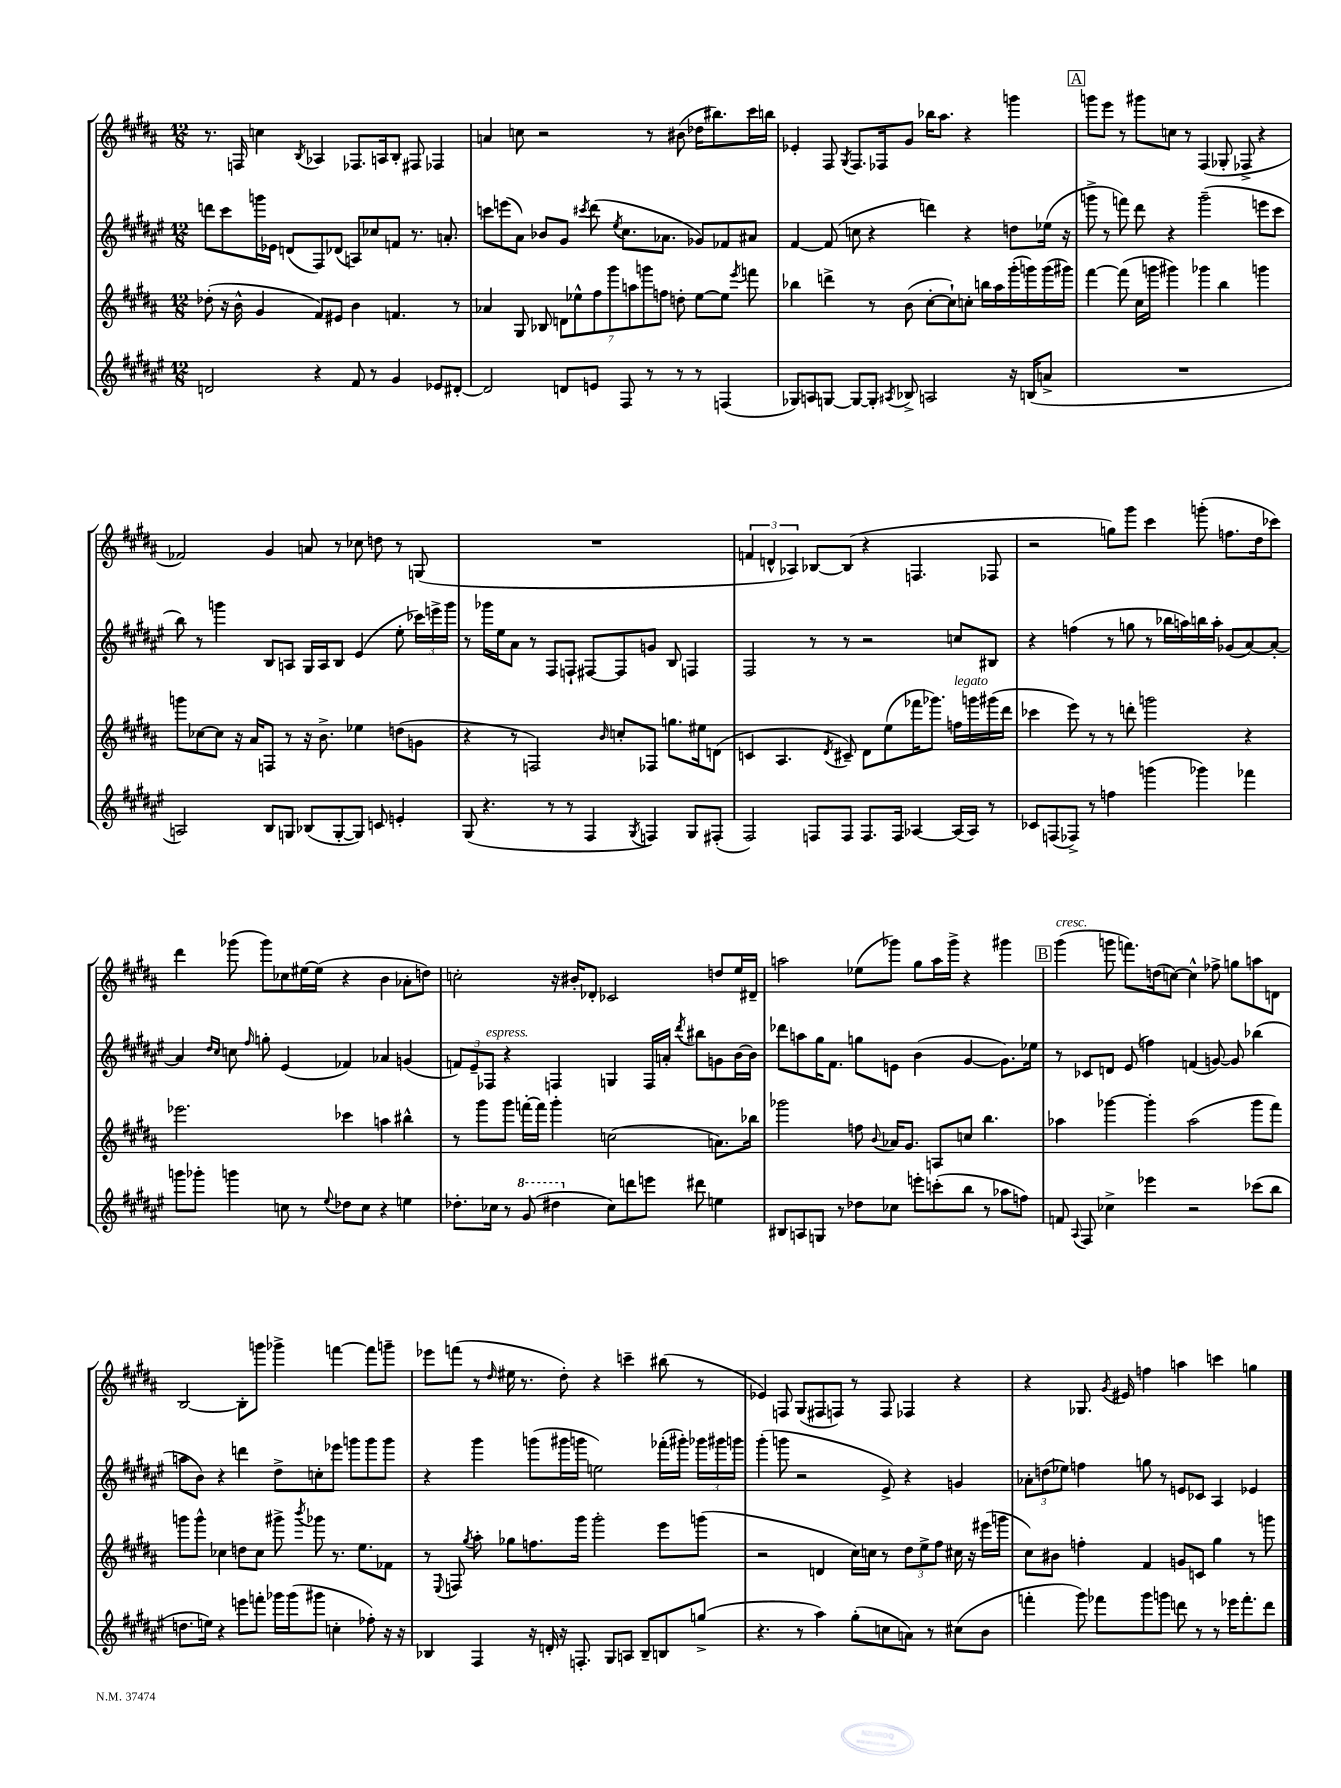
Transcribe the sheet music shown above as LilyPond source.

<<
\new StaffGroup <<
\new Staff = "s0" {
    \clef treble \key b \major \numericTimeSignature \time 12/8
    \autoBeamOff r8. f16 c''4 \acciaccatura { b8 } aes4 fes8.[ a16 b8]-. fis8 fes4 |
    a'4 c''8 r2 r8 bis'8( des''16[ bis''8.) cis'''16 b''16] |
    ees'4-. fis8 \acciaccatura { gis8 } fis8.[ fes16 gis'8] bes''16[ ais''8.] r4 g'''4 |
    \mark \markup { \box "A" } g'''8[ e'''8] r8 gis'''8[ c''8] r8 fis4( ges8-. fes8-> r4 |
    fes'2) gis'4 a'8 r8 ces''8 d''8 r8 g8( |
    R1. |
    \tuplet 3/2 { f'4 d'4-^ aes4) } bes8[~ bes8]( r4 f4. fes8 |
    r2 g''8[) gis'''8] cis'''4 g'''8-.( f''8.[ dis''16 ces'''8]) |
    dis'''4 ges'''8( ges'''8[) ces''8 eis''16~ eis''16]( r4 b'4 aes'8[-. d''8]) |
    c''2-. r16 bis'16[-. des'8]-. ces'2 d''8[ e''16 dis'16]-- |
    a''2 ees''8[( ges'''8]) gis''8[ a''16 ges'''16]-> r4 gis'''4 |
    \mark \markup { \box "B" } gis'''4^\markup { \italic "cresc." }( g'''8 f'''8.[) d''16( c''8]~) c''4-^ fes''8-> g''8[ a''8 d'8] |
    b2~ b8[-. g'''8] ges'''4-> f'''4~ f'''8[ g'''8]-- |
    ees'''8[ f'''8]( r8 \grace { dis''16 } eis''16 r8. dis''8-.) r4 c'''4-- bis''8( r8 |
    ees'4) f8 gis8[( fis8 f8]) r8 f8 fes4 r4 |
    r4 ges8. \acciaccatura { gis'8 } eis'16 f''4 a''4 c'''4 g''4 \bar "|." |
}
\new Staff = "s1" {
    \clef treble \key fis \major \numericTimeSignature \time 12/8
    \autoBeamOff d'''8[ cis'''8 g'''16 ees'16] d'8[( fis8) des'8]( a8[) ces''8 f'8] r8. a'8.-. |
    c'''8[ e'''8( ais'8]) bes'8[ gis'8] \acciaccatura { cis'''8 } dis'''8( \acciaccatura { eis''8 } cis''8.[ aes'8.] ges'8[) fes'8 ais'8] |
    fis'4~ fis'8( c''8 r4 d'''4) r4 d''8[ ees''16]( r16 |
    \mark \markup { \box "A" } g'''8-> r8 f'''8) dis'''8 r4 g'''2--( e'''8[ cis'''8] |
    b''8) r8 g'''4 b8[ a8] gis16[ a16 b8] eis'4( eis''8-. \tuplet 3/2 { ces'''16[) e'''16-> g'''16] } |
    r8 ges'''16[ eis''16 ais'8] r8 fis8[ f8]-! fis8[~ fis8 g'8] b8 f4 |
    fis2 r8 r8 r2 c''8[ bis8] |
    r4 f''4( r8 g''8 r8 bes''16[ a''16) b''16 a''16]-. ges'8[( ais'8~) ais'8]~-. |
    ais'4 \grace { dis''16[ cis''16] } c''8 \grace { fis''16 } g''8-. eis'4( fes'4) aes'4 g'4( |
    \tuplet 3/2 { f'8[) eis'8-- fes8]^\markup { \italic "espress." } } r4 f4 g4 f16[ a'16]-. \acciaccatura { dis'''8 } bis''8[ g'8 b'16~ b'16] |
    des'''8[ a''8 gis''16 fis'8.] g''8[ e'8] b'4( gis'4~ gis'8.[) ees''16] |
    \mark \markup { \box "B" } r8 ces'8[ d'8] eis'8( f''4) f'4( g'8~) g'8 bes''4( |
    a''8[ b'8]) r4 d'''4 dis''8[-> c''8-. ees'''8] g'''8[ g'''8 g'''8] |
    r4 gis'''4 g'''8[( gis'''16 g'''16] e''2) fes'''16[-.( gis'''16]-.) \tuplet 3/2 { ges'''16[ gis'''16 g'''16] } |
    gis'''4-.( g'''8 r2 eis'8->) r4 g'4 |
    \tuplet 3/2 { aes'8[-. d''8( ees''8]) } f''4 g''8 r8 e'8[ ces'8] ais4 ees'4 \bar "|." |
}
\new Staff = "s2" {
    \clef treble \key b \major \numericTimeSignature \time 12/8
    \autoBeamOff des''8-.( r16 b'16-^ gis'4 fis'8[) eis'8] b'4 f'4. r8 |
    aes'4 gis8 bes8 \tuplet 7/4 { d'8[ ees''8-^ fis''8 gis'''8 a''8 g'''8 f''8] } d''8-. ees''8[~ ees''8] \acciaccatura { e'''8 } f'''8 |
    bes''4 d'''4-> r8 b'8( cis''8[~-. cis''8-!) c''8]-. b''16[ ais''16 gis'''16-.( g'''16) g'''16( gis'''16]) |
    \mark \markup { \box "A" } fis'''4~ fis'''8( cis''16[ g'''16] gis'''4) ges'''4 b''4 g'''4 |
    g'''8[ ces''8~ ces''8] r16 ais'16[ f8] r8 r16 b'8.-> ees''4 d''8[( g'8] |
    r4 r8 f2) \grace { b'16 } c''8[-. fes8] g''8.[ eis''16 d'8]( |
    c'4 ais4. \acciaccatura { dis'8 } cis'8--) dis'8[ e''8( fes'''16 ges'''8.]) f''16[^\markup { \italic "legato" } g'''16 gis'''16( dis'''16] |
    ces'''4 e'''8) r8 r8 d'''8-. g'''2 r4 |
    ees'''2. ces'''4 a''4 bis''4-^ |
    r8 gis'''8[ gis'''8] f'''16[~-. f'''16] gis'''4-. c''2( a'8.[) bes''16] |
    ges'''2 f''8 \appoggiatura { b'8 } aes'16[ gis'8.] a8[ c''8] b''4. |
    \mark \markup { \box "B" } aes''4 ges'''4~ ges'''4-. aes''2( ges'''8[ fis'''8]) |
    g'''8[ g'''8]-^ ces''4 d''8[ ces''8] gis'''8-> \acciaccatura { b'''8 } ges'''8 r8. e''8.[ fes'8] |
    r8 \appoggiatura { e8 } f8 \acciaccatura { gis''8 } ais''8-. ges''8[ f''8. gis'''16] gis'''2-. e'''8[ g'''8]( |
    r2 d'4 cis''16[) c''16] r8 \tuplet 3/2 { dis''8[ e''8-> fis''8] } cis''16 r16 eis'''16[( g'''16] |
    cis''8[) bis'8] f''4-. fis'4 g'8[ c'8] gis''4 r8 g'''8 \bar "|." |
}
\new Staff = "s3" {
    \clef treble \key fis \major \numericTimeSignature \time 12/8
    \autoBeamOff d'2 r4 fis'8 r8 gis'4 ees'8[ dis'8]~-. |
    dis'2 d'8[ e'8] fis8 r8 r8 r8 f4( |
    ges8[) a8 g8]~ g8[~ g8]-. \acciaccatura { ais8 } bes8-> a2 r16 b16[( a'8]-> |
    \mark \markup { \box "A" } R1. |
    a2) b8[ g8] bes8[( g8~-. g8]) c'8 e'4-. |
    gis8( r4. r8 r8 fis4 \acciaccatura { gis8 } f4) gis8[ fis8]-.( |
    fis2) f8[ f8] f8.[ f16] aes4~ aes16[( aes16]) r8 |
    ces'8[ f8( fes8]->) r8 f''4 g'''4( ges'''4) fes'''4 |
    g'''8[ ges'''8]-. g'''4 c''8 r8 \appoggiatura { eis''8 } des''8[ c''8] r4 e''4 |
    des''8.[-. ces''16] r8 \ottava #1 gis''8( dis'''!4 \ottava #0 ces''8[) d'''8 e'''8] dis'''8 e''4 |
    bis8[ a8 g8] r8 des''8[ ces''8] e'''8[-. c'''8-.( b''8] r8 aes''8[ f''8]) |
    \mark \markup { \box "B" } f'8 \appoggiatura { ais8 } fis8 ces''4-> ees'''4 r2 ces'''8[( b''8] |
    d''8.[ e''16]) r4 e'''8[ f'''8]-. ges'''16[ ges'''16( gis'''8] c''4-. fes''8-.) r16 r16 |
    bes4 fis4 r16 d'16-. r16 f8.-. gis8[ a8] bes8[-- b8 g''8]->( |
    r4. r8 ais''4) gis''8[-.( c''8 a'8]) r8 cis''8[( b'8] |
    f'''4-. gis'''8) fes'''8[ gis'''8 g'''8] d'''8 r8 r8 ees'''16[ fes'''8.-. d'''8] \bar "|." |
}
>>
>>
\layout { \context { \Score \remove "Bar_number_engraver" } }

------------------------------------------------------------

What to produce
Find each line in the entries above that contains the string "grace", matching case exactly, and copy those lines.

Full response
    ees'''8[ f'''8]( r8 \grace { dis''16 } eis''16 r8. dis''8-.) r4 c'''4-- bis''8( r8 |
    ais'4 \grace { dis''16[ cis''16] } c''8 \grace { fis''16 } g''8-. eis'4( fes'4) aes'4 g'4( |
    r4 r8 f2) \grace { b'16 } c''8[-. fes8] g''8.[ eis''16 d'8]( |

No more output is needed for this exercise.